▸ DATASET CONTENT
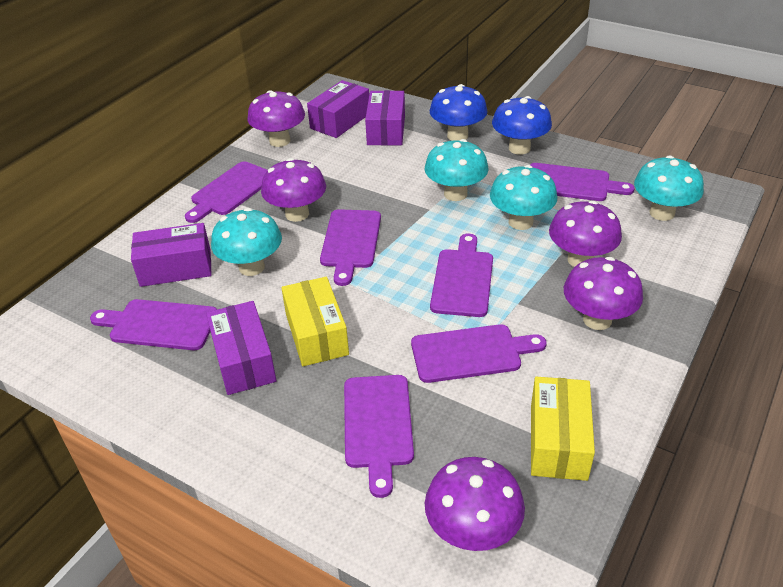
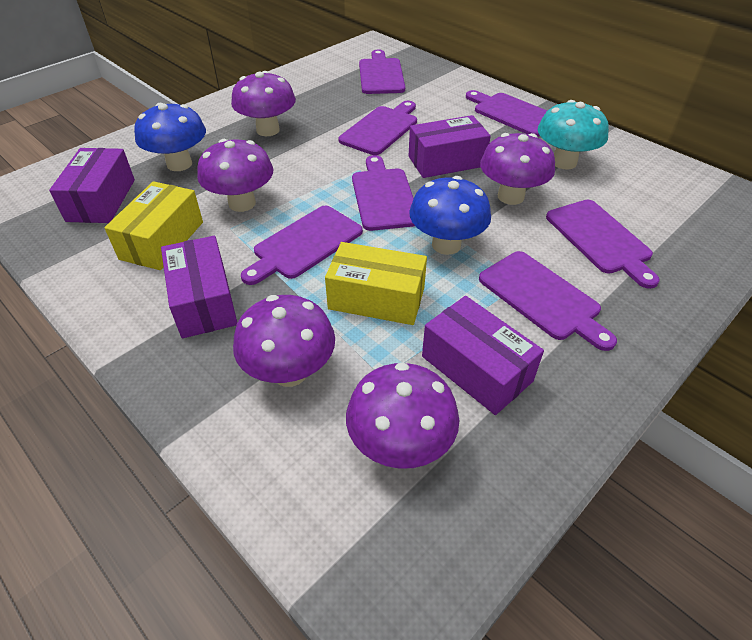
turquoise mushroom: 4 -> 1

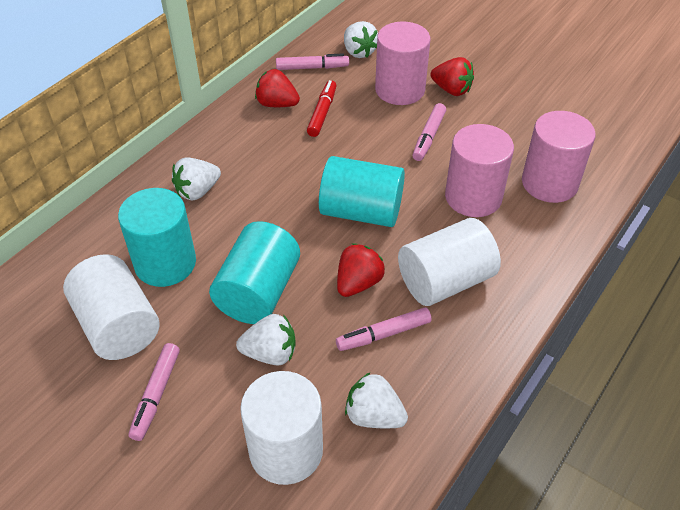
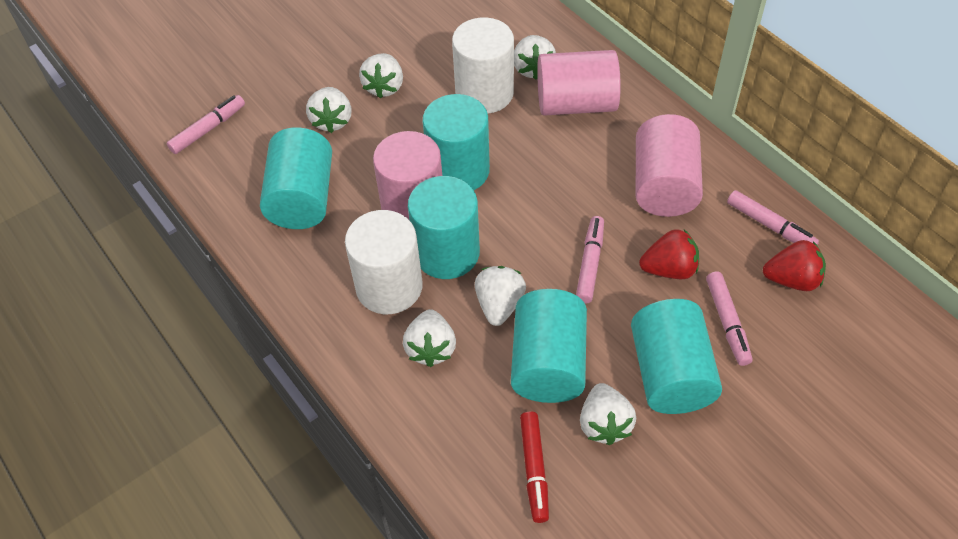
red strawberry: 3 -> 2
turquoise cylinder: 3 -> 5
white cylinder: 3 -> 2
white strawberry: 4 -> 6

▸ WHAT TO PRODUCE
Return all the data exactly, pictures omitted.

▸ REPLY TO THE TASK
turquoise mushroom: 4 -> 1

red strawberry: 3 -> 2
turquoise cylinder: 3 -> 5
white cylinder: 3 -> 2
white strawberry: 4 -> 6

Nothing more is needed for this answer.